REQUIREMENT: Would you please set down, word for word, the lines from the one with "white marker: 3 -> 1" through the final line of the data below, omitting any pictures?

[Scene difference descriptions]
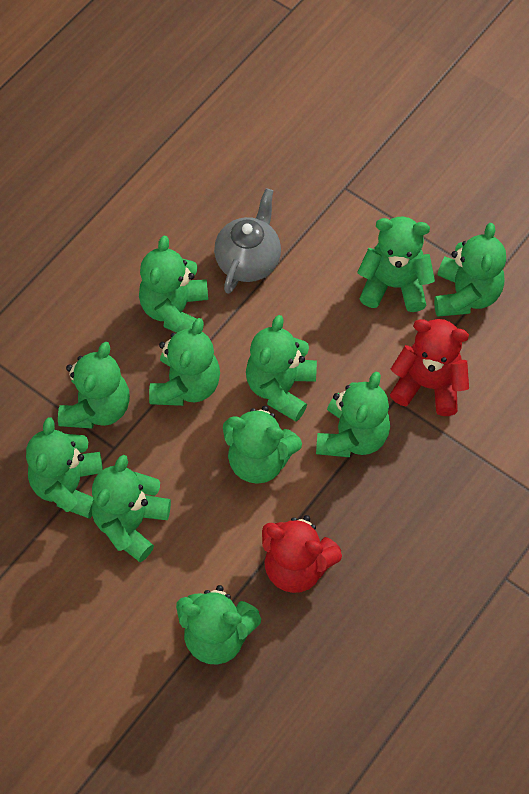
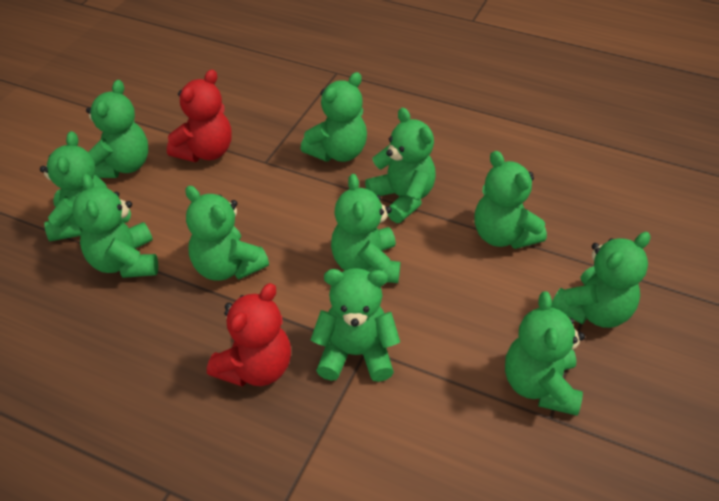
grey teapot: 1 -> 0

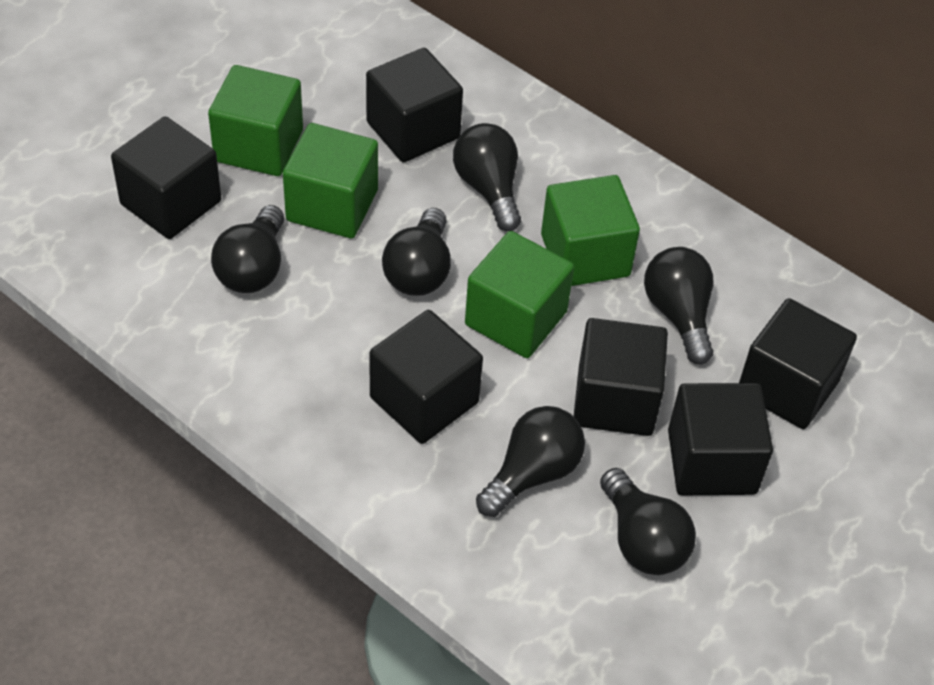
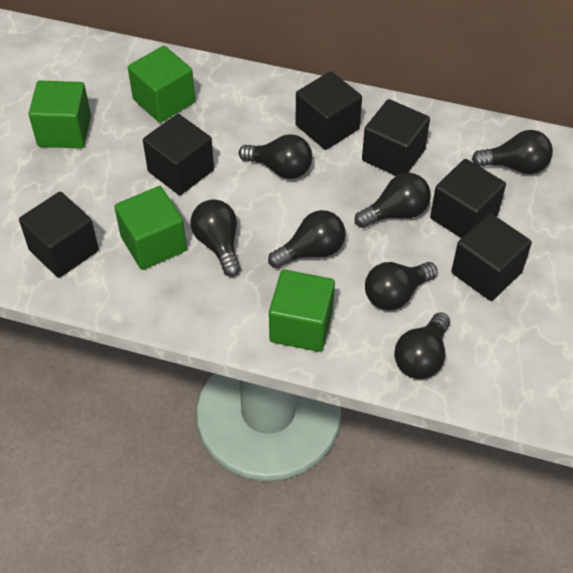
black light bulb: 6 -> 7

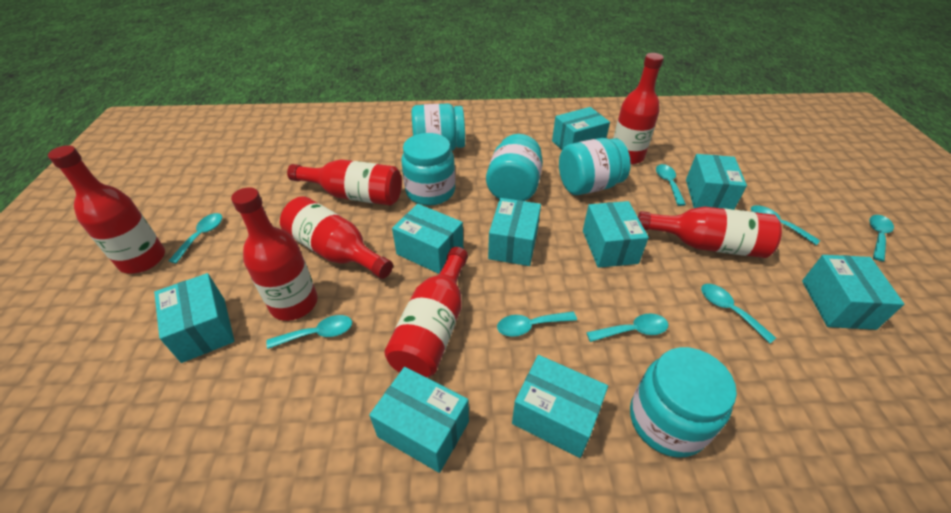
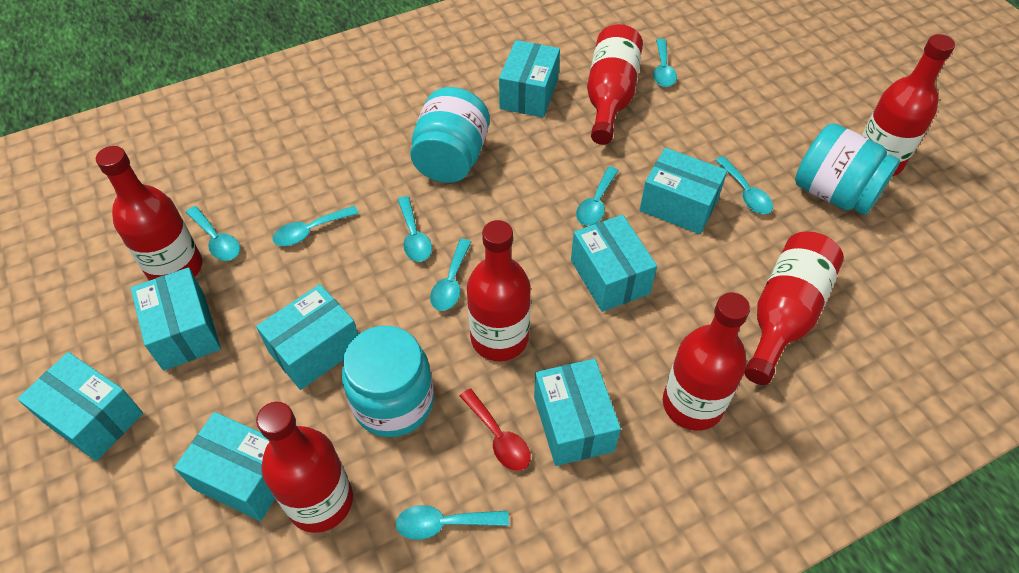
red spoon: 0 -> 1
turquoise box: 9 -> 8
turquoise jar: 5 -> 3

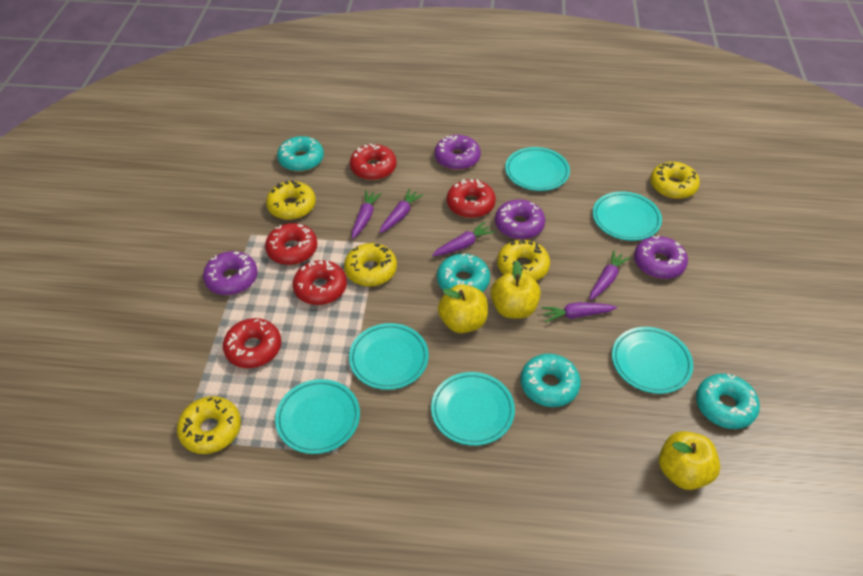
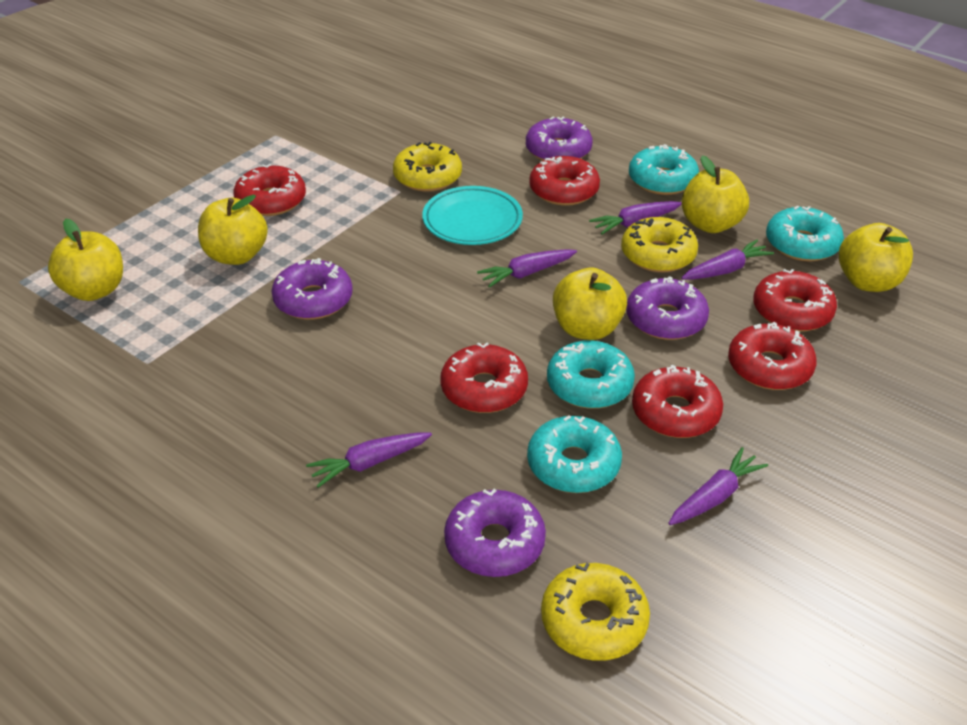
red donut: 5 -> 6
turquoise plate: 6 -> 1
yellow apple: 3 -> 5
yellow donut: 5 -> 3

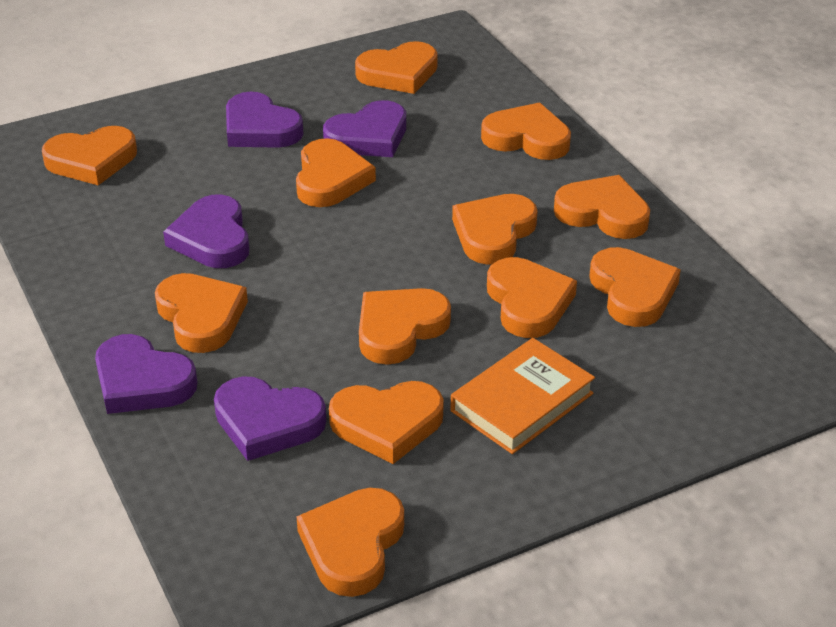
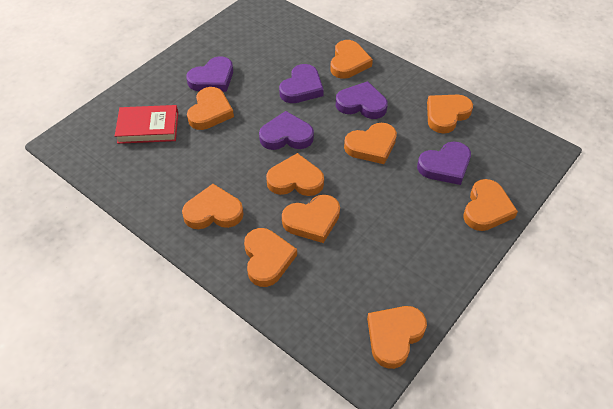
orange book: 1 -> 0
orange heart: 12 -> 10
red book: 0 -> 1

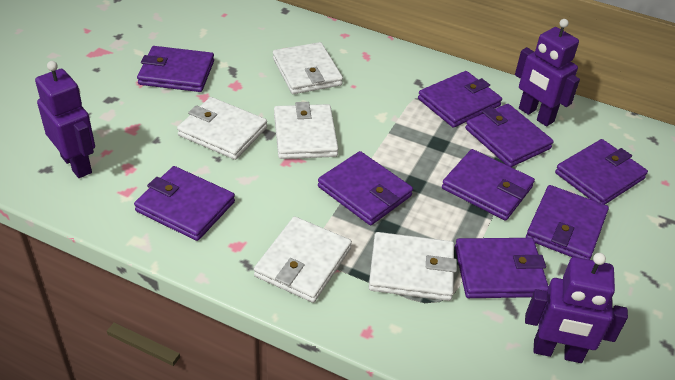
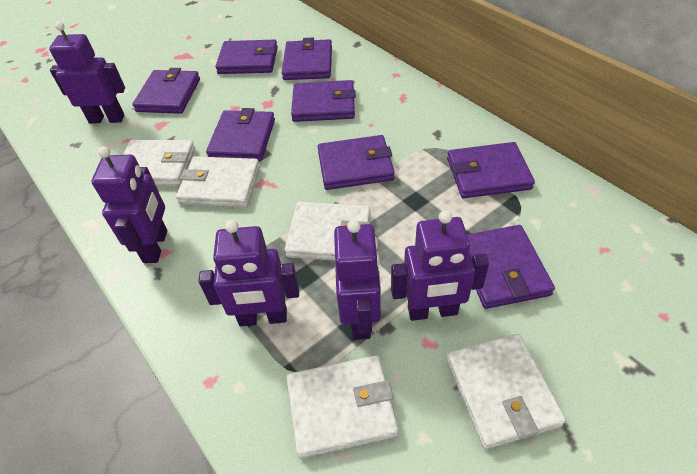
purple robot: 3 -> 5
purple wallet: 9 -> 8

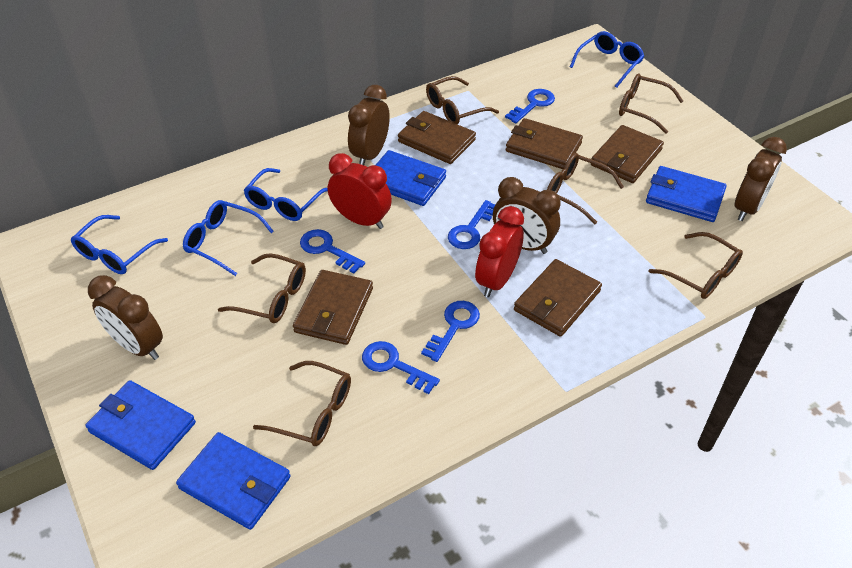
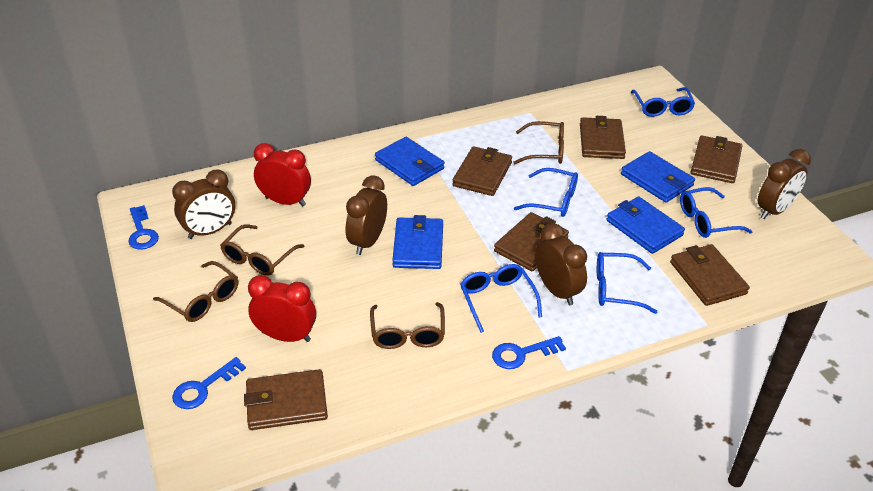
blue glasses: 4 -> 5
blue key: 5 -> 3
brown glasses: 6 -> 4
brown wallet: 5 -> 6

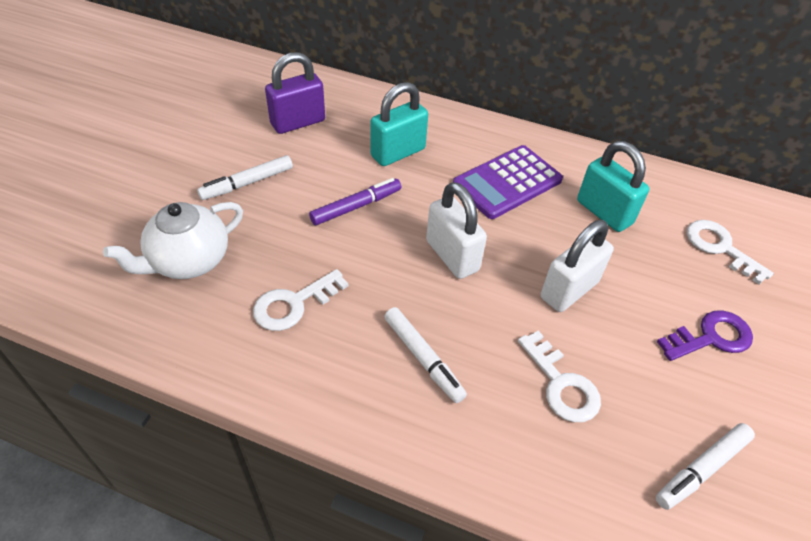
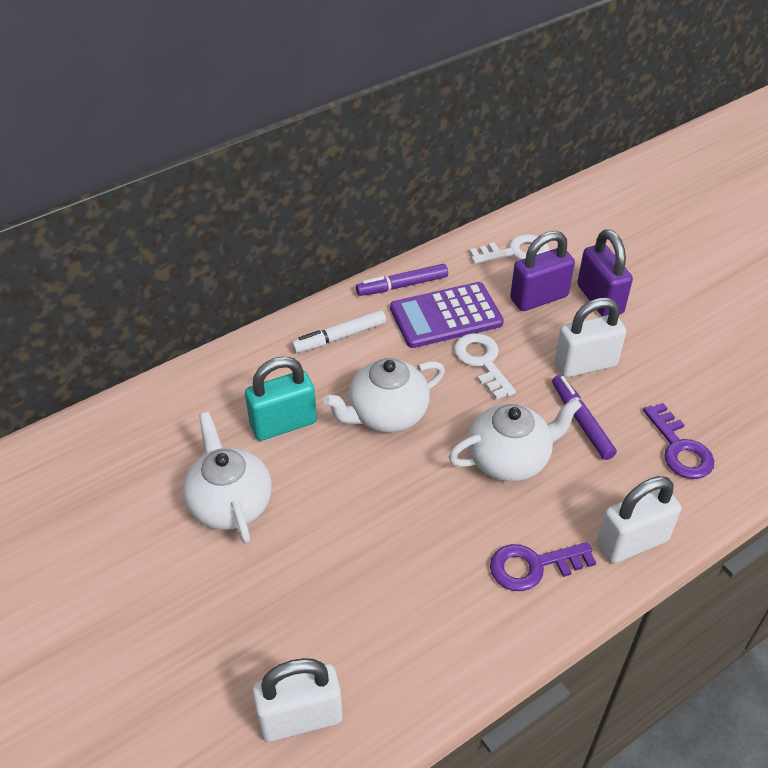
purple key: 1 -> 2
purple marker: 1 -> 2
purple padlock: 1 -> 2
turquoise padlock: 2 -> 1
white key: 3 -> 2
white marker: 3 -> 1
white padlock: 2 -> 3
white teapot: 1 -> 3

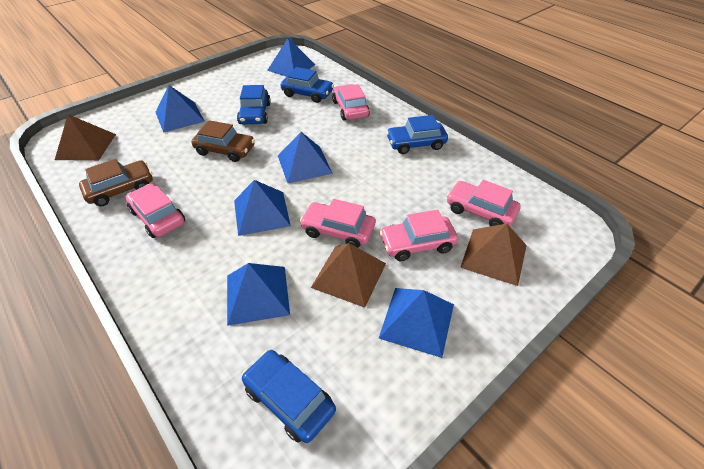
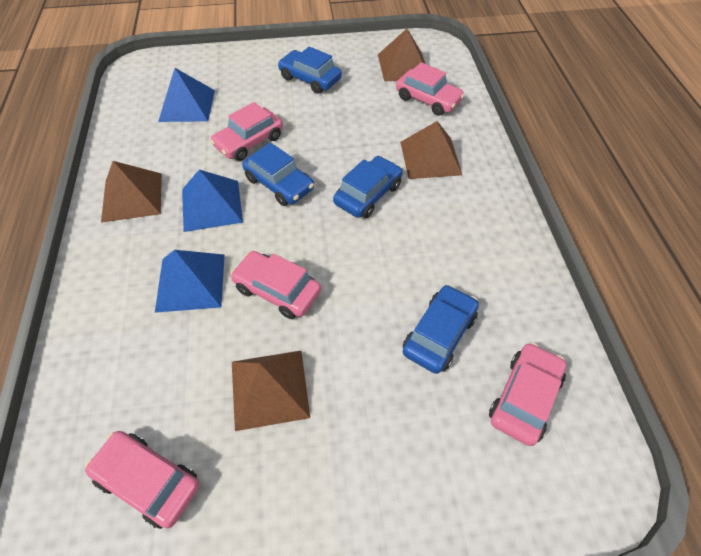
blue pyramid: 6 -> 3
brown car: 2 -> 0
brown pyramid: 3 -> 4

SOLUTION FOR THIS EXERCISE:
white marker: 3 -> 1
white padlock: 2 -> 3
white teapot: 1 -> 3

blue pyramid: 6 -> 3
brown car: 2 -> 0
brown pyramid: 3 -> 4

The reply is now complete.